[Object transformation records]
....................
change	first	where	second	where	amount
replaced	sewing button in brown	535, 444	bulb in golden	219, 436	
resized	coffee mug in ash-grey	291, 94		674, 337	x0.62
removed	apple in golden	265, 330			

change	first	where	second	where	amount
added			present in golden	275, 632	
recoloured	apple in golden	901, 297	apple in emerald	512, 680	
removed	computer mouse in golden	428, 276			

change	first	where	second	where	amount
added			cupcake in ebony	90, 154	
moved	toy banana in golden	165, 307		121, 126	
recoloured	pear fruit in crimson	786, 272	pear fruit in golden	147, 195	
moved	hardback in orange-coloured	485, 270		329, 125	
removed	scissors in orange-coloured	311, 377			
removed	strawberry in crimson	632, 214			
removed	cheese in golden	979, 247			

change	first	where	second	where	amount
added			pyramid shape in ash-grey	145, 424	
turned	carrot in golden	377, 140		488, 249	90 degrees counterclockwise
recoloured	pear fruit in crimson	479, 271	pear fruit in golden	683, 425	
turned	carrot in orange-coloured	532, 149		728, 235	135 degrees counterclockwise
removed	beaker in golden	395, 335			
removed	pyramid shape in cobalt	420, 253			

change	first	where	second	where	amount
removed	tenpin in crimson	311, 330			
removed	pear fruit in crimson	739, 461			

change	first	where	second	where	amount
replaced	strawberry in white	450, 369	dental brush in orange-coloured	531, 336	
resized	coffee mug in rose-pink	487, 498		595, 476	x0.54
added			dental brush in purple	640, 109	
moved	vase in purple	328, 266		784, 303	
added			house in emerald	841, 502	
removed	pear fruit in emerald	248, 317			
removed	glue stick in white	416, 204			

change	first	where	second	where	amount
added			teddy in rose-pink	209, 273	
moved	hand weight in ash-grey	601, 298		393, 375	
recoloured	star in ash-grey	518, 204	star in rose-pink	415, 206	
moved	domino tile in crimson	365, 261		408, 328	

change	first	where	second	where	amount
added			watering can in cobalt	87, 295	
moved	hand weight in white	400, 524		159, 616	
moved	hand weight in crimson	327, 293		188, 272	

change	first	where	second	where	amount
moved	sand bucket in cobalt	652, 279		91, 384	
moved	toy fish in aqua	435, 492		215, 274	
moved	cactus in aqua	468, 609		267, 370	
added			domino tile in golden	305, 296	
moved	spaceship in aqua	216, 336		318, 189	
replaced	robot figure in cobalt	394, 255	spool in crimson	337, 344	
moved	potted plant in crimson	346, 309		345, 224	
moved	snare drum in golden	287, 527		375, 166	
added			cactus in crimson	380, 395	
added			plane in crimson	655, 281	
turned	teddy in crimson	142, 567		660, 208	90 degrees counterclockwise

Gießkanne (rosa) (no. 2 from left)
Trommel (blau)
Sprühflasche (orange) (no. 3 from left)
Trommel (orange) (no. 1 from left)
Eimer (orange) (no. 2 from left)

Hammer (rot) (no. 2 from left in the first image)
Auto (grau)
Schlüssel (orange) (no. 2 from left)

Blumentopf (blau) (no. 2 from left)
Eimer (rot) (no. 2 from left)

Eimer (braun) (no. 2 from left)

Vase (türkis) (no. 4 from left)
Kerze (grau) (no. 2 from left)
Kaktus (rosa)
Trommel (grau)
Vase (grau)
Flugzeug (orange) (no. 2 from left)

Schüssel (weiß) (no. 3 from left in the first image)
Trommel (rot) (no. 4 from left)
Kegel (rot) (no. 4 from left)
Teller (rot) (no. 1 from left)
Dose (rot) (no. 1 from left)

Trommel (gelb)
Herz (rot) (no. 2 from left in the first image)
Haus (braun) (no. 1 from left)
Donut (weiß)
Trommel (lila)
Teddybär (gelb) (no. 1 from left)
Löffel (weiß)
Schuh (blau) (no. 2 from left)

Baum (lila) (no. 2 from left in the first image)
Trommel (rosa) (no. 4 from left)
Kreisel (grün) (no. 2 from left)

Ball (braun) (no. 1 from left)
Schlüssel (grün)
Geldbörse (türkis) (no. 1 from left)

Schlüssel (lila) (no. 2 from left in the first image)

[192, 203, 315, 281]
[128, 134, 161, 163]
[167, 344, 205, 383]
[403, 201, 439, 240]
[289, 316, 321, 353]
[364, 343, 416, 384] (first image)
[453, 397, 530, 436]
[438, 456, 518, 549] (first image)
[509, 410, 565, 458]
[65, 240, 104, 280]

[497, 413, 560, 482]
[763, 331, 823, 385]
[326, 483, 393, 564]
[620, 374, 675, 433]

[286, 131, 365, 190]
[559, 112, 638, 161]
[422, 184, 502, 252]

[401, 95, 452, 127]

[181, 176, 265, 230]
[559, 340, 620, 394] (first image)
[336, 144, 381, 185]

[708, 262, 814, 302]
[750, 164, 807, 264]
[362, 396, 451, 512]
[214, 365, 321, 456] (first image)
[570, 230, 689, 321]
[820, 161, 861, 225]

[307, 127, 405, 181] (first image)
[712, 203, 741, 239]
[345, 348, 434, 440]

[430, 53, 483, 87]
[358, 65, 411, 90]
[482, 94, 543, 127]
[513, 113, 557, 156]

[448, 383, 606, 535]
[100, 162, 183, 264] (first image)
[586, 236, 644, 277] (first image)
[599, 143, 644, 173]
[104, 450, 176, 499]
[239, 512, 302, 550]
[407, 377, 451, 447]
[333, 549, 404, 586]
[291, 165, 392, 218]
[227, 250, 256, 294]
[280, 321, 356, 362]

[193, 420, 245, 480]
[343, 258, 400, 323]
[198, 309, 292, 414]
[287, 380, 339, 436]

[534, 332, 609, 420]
....................
Give each entry again, spelled exactly as shown.

change	first	where	second	where	amount
replaced	sewing button in brown	535, 444	bulb in golden	219, 436	
resized	coffee mug in ash-grey	291, 94		674, 337	x0.62
removed	apple in golden	265, 330			

change	first	where	second	where	amount
added			present in golden	275, 632	
recoloured	apple in golden	901, 297	apple in emerald	512, 680	
removed	computer mouse in golden	428, 276			

change	first	where	second	where	amount
added			cupcake in ebony	90, 154	
moved	toy banana in golden	165, 307		121, 126	
recoloured	pear fruit in crimson	786, 272	pear fruit in golden	147, 195	
moved	hardback in orange-coloured	485, 270		329, 125	
removed	scissors in orange-coloured	311, 377			
removed	strawberry in crimson	632, 214			
removed	cheese in golden	979, 247			

change	first	where	second	where	amount
added			pyramid shape in ash-grey	145, 424	
turned	carrot in golden	377, 140		488, 249	90 degrees counterclockwise
recoloured	pear fruit in crimson	479, 271	pear fruit in golden	683, 425	
turned	carrot in orange-coloured	532, 149		728, 235	135 degrees counterclockwise
removed	beaker in golden	395, 335			
removed	pyramid shape in cobalt	420, 253			

change	first	where	second	where	amount
removed	tenpin in crimson	311, 330			
removed	pear fruit in crimson	739, 461			

change	first	where	second	where	amount
replaced	strawberry in white	450, 369	dental brush in orange-coloured	531, 336	
resized	coffee mug in rose-pink	487, 498		595, 476	x0.54
added			dental brush in purple	640, 109	
moved	vase in purple	328, 266		784, 303	
added			house in emerald	841, 502	
removed	pear fruit in emerald	248, 317			
removed	glue stick in white	416, 204			

change	first	where	second	where	amount
added			teddy in rose-pink	209, 273	
moved	hand weight in ash-grey	601, 298		393, 375	
recoloured	star in ash-grey	518, 204	star in rose-pink	415, 206	
moved	domino tile in crimson	365, 261		408, 328	

change	first	where	second	where	amount
added			watering can in cobalt	87, 295	
moved	hand weight in white	400, 524		159, 616	
moved	hand weight in crimson	327, 293		188, 272	

change	first	where	second	where	amount
moved	sand bucket in cobalt	652, 279		91, 384	
moved	toy fish in aqua	435, 492		215, 274	
moved	cactus in aqua	468, 609		267, 370	
added			domino tile in golden	305, 296	
moved	spaceship in aqua	216, 336		318, 189	
replaced	robot figure in cobalt	394, 255	spool in crimson	337, 344	
moved	potted plant in crimson	346, 309		345, 224	
moved	snare drum in golden	287, 527		375, 166	
added			cactus in crimson	380, 395	
added			plane in crimson	655, 281	
turned	teddy in crimson	142, 567		660, 208	90 degrees counterclockwise

Gießkanne (rosa) (no. 2 from left)
Trommel (blau)
Sprühflasche (orange) (no. 3 from left)
Trommel (orange) (no. 1 from left)
Eimer (orange) (no. 2 from left)

Hammer (rot) (no. 2 from left in the first image)
Auto (grau)
Schlüssel (orange) (no. 2 from left)

Blumentopf (blau) (no. 2 from left)
Eimer (rot) (no. 2 from left)

Eimer (braun) (no. 2 from left)

Vase (türkis) (no. 4 from left)
Kerze (grau) (no. 2 from left)
Kaktus (rosa)
Trommel (grau)
Vase (grau)
Flugzeug (orange) (no. 2 from left)

Schüssel (weiß) (no. 3 from left in the first image)
Trommel (rot) (no. 4 from left)
Kegel (rot) (no. 4 from left)
Teller (rot) (no. 1 from left)
Dose (rot) (no. 1 from left)

Trommel (gelb)
Herz (rot) (no. 2 from left in the first image)
Haus (braun) (no. 1 from left)
Donut (weiß)
Trommel (lila)
Teddybär (gelb) (no. 1 from left)
Löffel (weiß)
Schuh (blau) (no. 2 from left)

Baum (lila) (no. 2 from left in the first image)
Trommel (rosa) (no. 4 from left)
Kreisel (grün) (no. 2 from left)

Ball (braun) (no. 1 from left)
Schlüssel (grün)
Geldbörse (türkis) (no. 1 from left)

Schlüssel (lila) (no. 2 from left in the first image)

[192, 203, 315, 281]
[128, 134, 161, 163]
[167, 344, 205, 383]
[403, 201, 439, 240]
[289, 316, 321, 353]
[364, 343, 416, 384] (first image)
[453, 397, 530, 436]
[438, 456, 518, 549] (first image)
[509, 410, 565, 458]
[65, 240, 104, 280]

[497, 413, 560, 482]
[763, 331, 823, 385]
[326, 483, 393, 564]
[620, 374, 675, 433]

[286, 131, 365, 190]
[559, 112, 638, 161]
[422, 184, 502, 252]

[401, 95, 452, 127]

[181, 176, 265, 230]
[559, 340, 620, 394] (first image)
[336, 144, 381, 185]

[708, 262, 814, 302]
[750, 164, 807, 264]
[362, 396, 451, 512]
[214, 365, 321, 456] (first image)
[570, 230, 689, 321]
[820, 161, 861, 225]

[307, 127, 405, 181] (first image)
[712, 203, 741, 239]
[345, 348, 434, 440]

[430, 53, 483, 87]
[358, 65, 411, 90]
[482, 94, 543, 127]
[513, 113, 557, 156]

[448, 383, 606, 535]
[100, 162, 183, 264] (first image)
[586, 236, 644, 277] (first image)
[599, 143, 644, 173]
[104, 450, 176, 499]
[239, 512, 302, 550]
[407, 377, 451, 447]
[333, 549, 404, 586]
[291, 165, 392, 218]
[227, 250, 256, 294]
[280, 321, 356, 362]

[193, 420, 245, 480]
[343, 258, 400, 323]
[198, 309, 292, 414]
[287, 380, 339, 436]

[534, 332, 609, 420]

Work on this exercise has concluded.